▸ **Instructions for the task**:
Go through the data below and transcribe it exactly. Omit the images.

▸ **Collected material**:

□ □ □ □ □

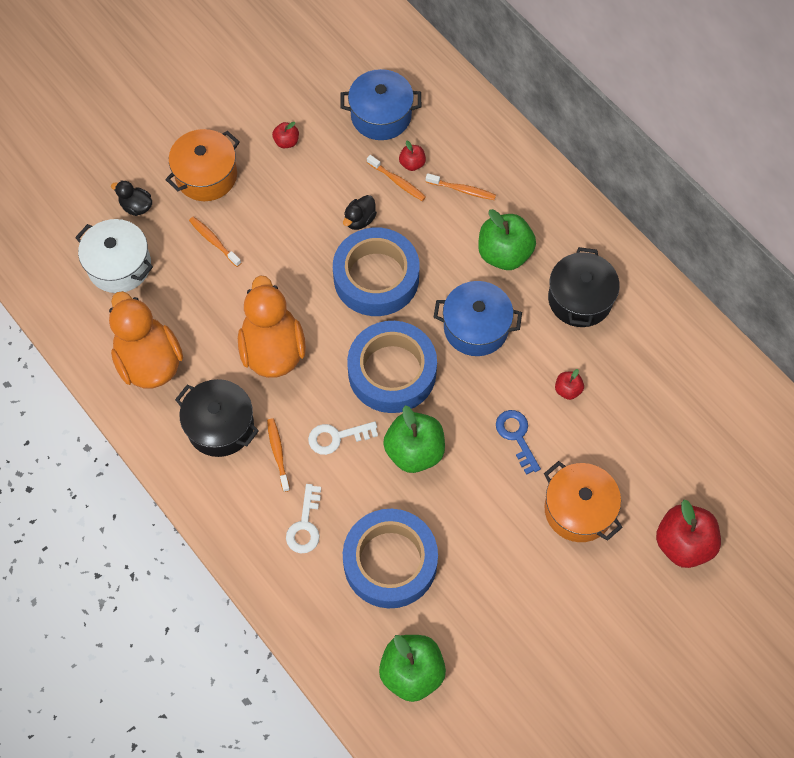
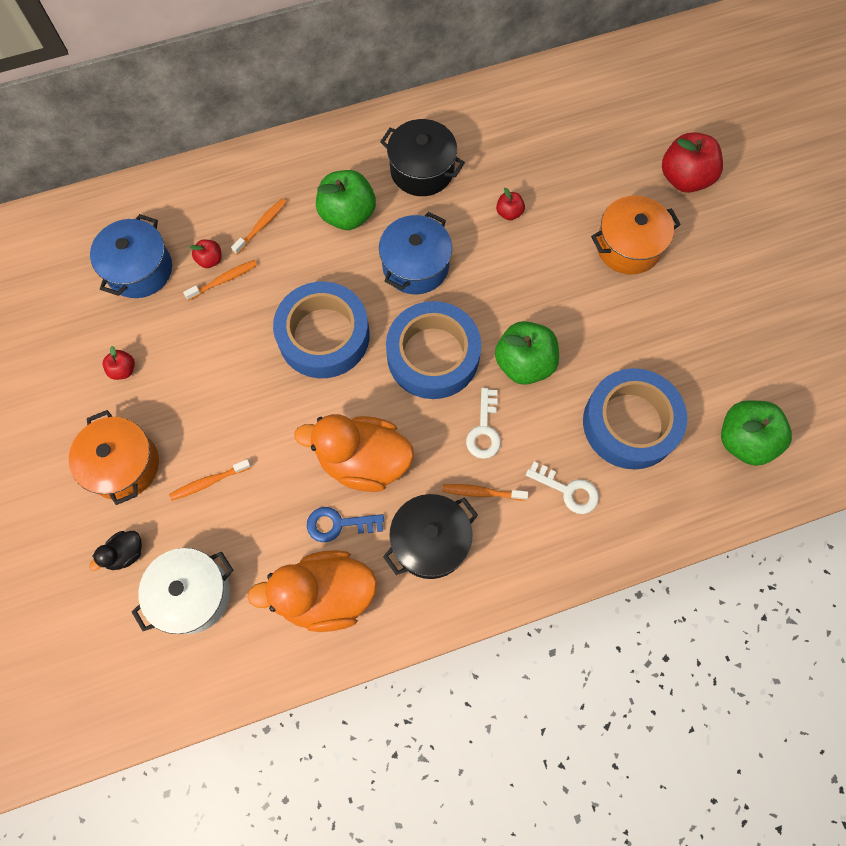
camera: 70 degrees left, 5 degrees up
(359, 220) = (251, 329): black duck -> none
(516, 436) = (540, 271): blue key -> blue key (338, 524)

□ □ □ □ □

▸ **Response**:
camera: 70 degrees left, 5 degrees up
(359, 220) = (251, 329): black duck -> none
(516, 436) = (540, 271): blue key -> blue key (338, 524)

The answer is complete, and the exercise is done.